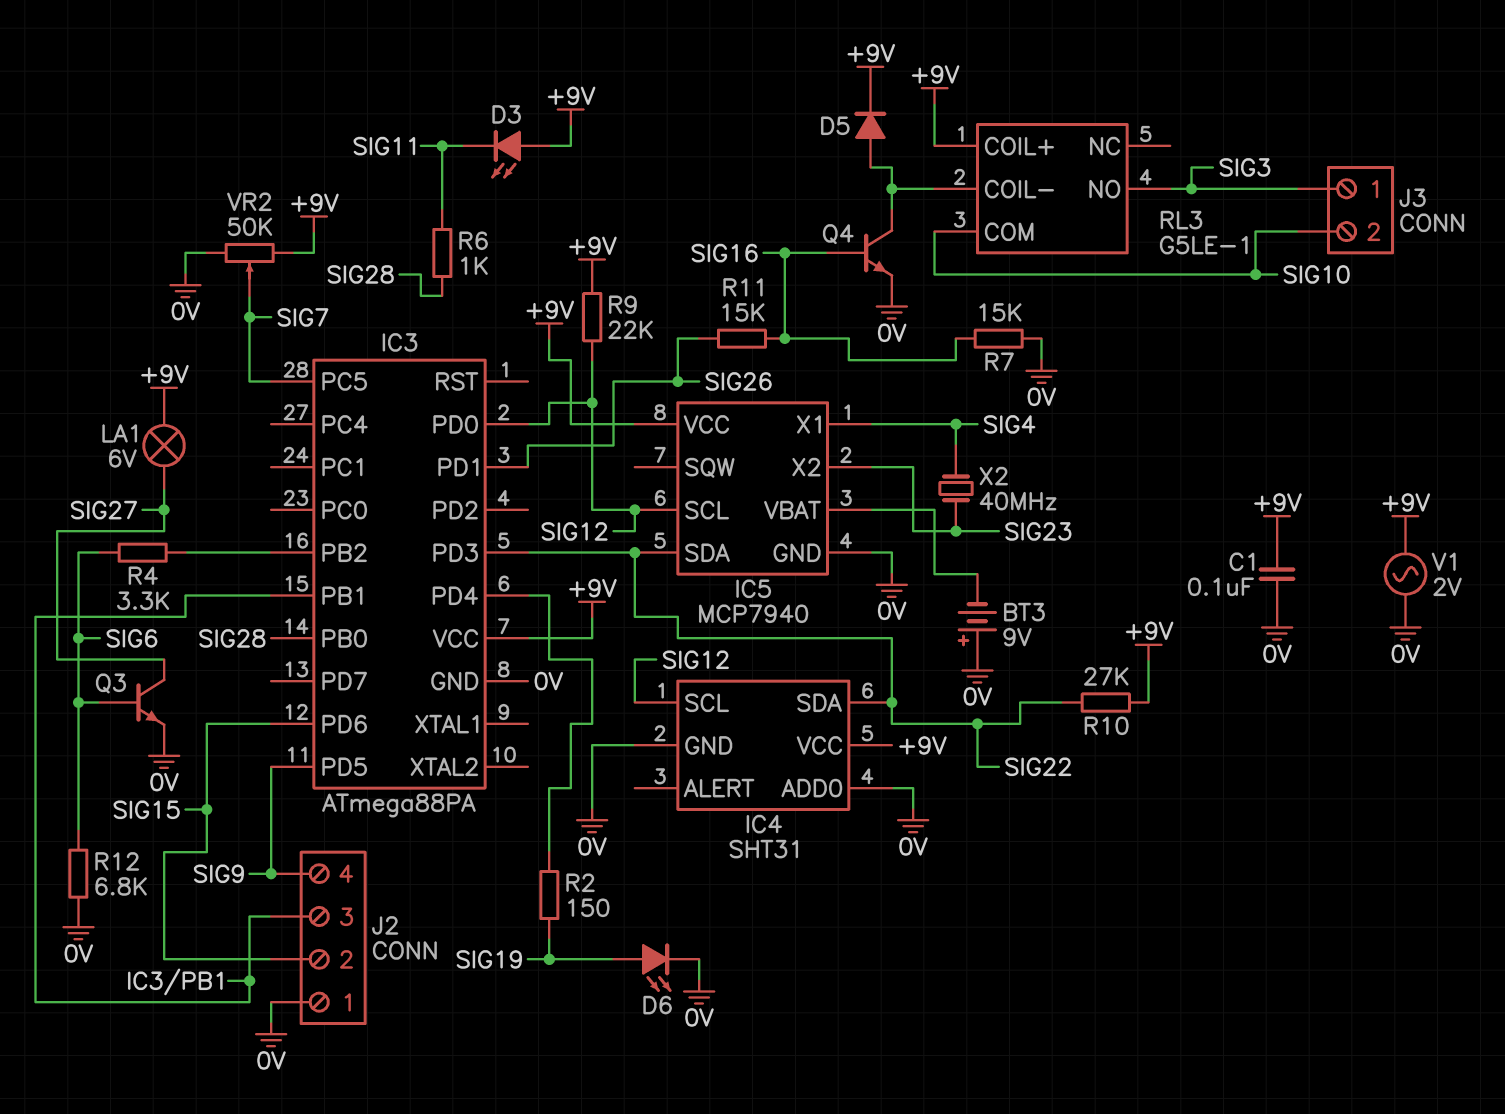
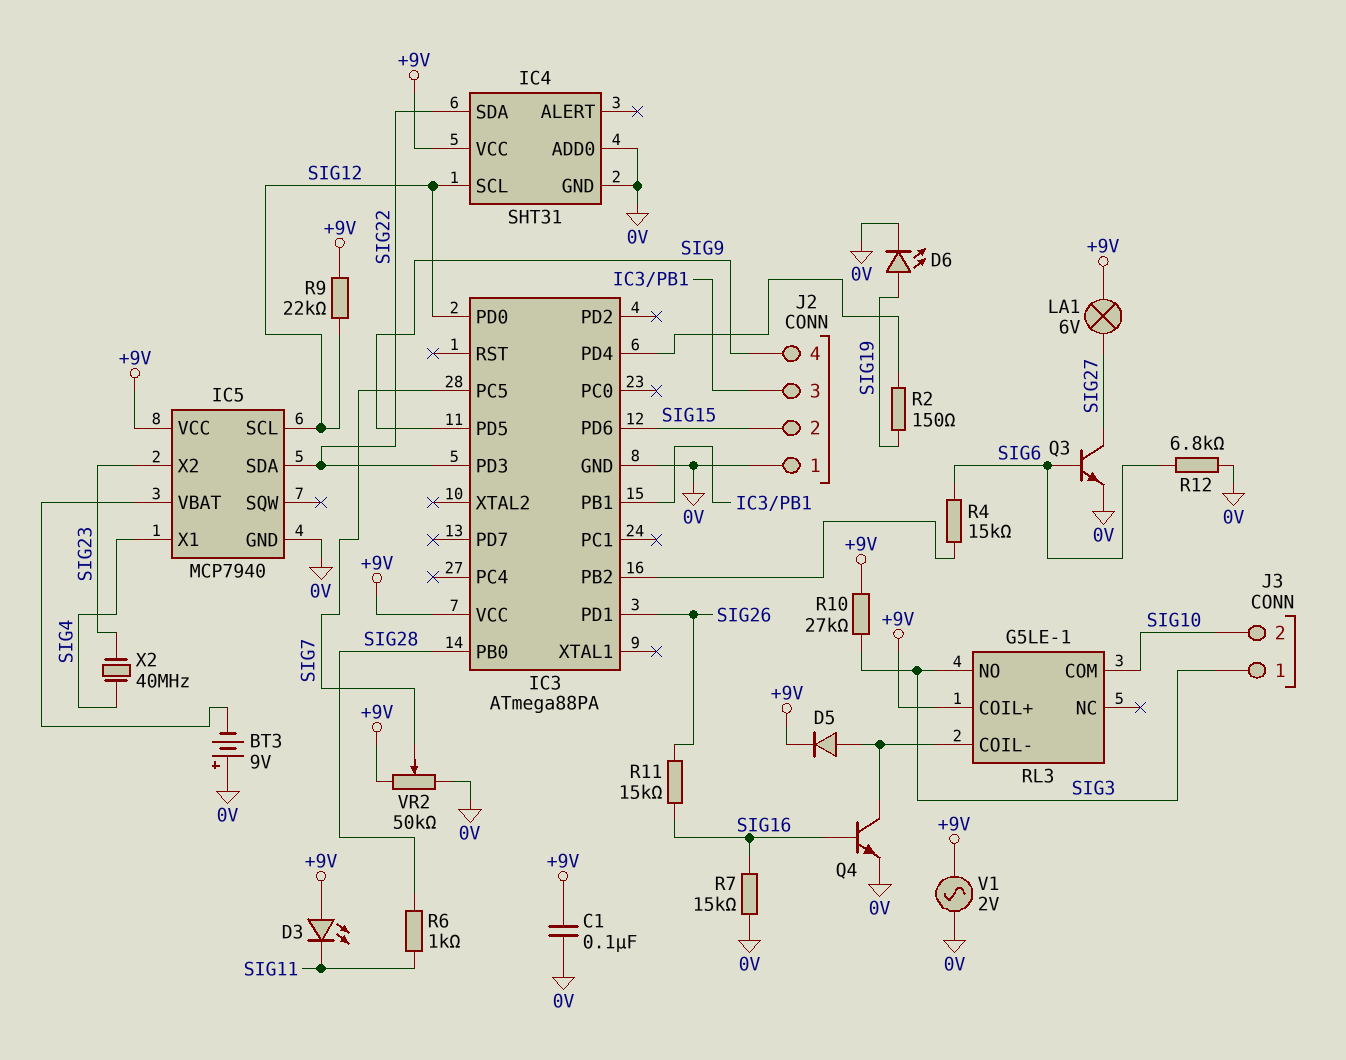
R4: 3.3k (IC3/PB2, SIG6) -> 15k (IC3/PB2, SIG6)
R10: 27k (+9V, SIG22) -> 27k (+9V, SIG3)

━━━━━━━━

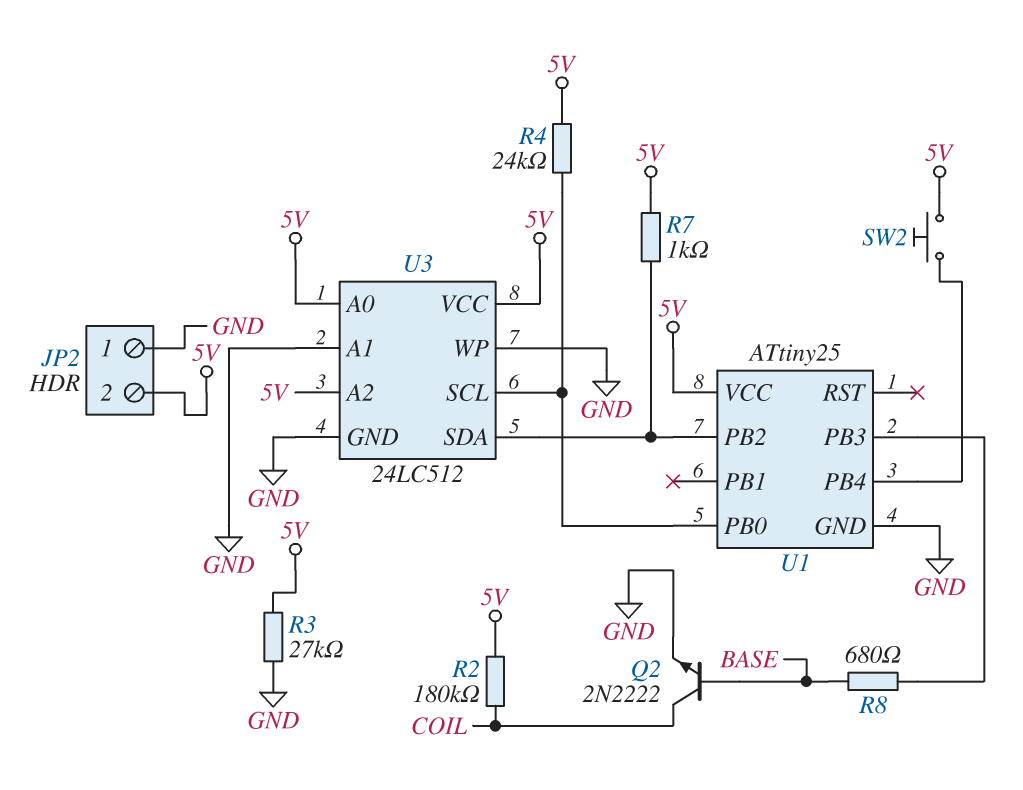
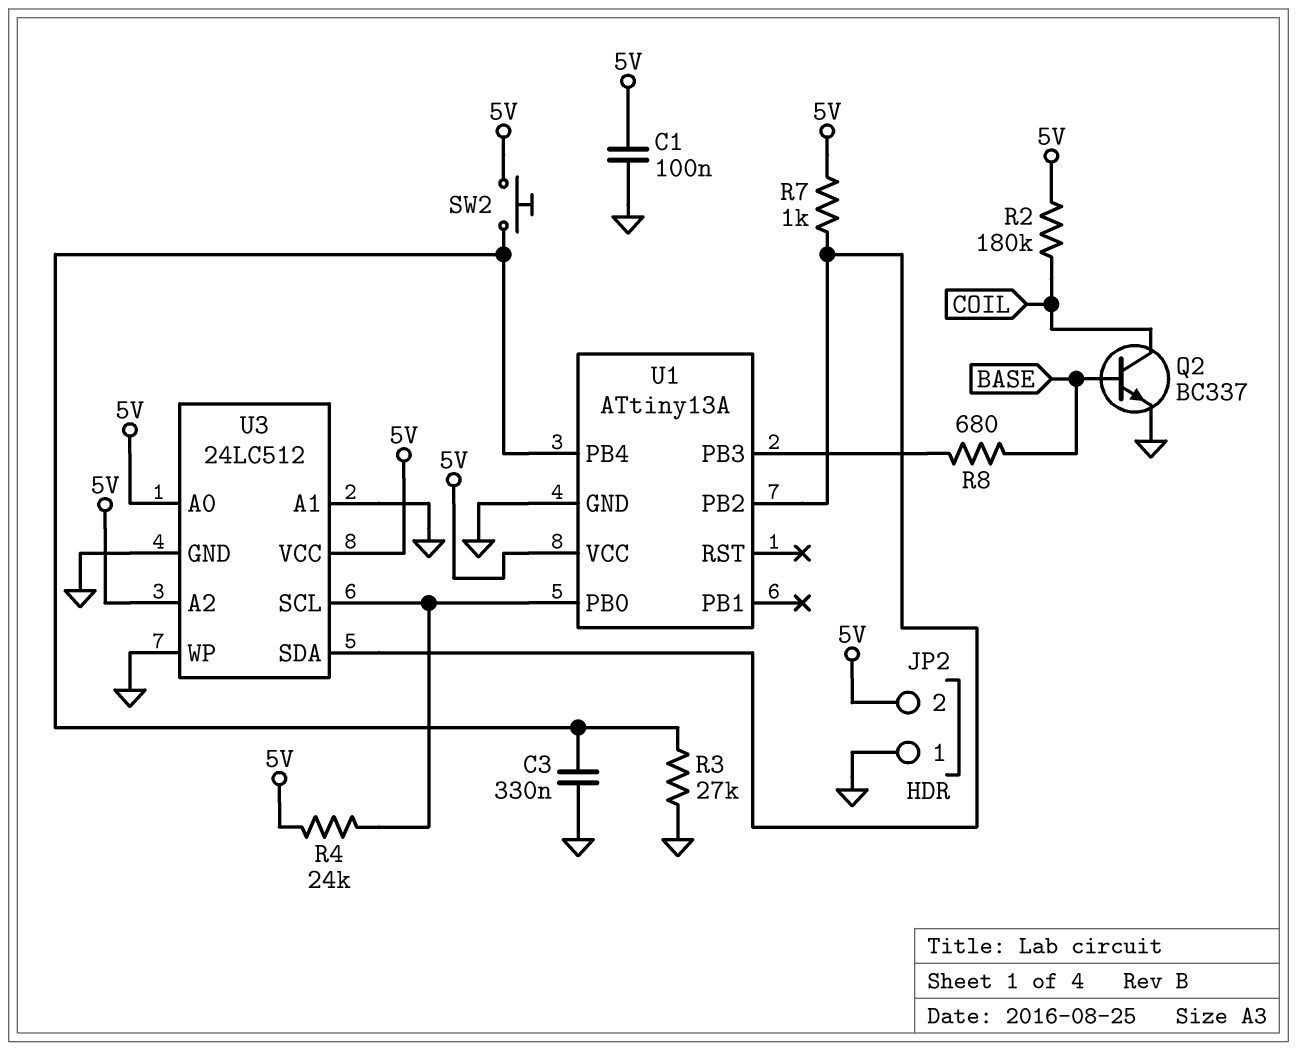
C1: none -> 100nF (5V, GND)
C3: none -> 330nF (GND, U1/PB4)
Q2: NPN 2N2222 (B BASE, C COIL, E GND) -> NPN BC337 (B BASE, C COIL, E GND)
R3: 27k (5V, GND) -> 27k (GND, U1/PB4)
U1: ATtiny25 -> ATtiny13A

━━━━━━━━

ACTIVITY
Look through the data above and return exactly the lines from the one that contains "R4: 3.3k (IC3/PB2, SIG6)" to the one that contains "R10: 27k (+9V, SIG22) -> 27k (+9V, SIG3)", inclusive, with nothing else.

WRITTEN SOLUTION
R4: 3.3k (IC3/PB2, SIG6) -> 15k (IC3/PB2, SIG6)
R10: 27k (+9V, SIG22) -> 27k (+9V, SIG3)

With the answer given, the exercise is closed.